### Your assignment
If a line in the records below contains the word "watering", copy it.

### Records supplied
BEGIN

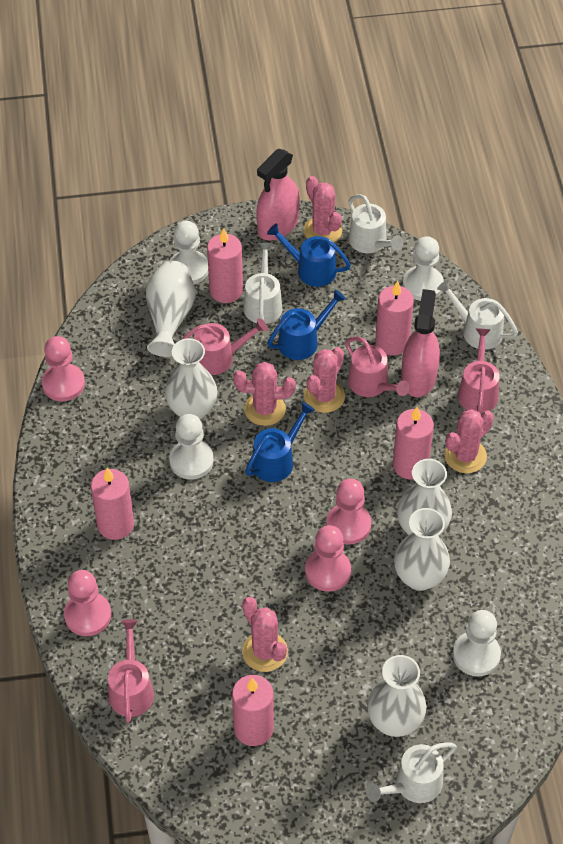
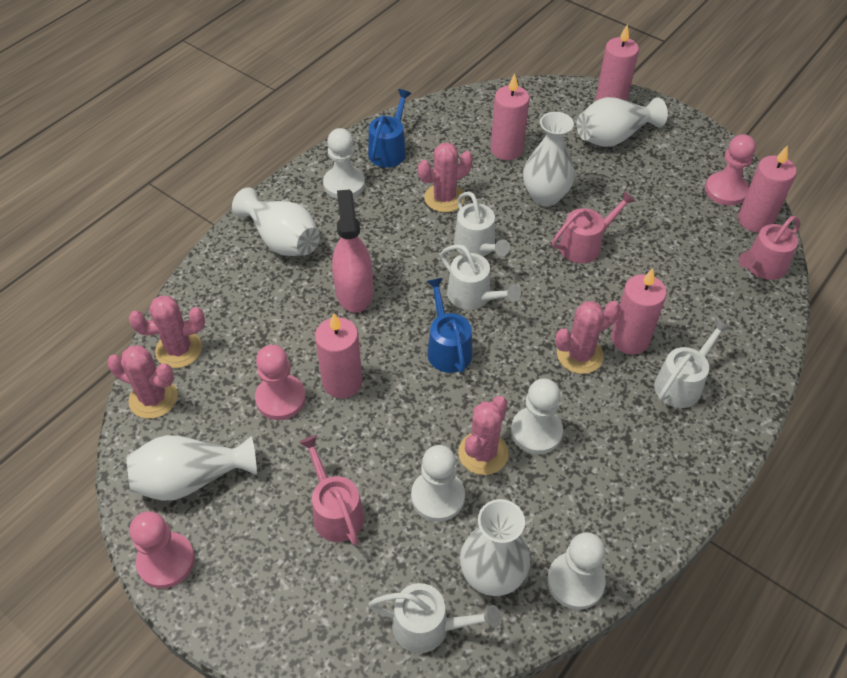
blue watering can: 3 -> 2
pink pawn: 4 -> 3
pink spray bottle: 2 -> 1
pink watering can: 4 -> 3

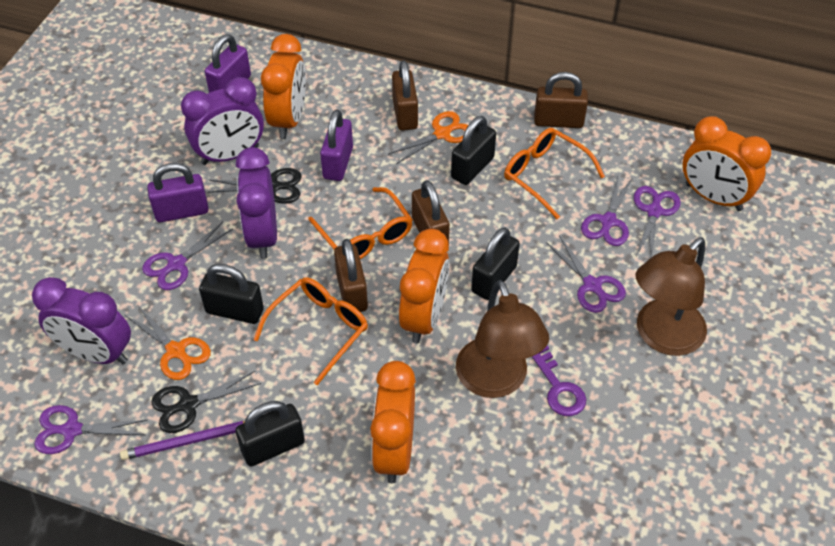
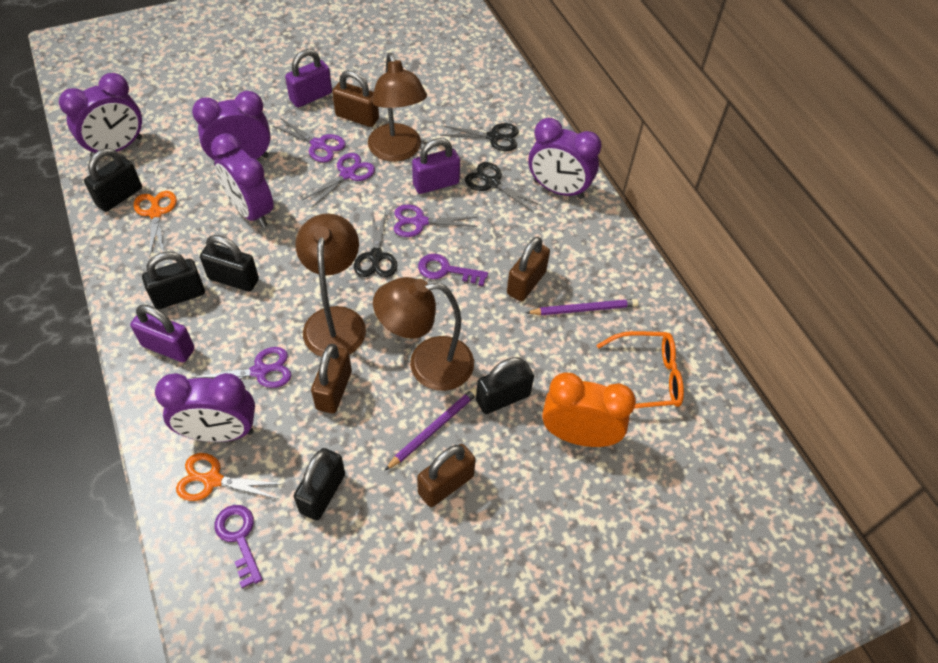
black padlock: 4 -> 5
black scissors: 2 -> 3
brown lamp: 2 -> 3
orange clock: 4 -> 1
orange glasses: 3 -> 1
purple clock: 3 -> 5
purple key: 1 -> 2
purple pencil: 1 -> 2
purple scissors: 5 -> 4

END

### Solution to this task
blue watering can: 3 -> 2
pink watering can: 4 -> 3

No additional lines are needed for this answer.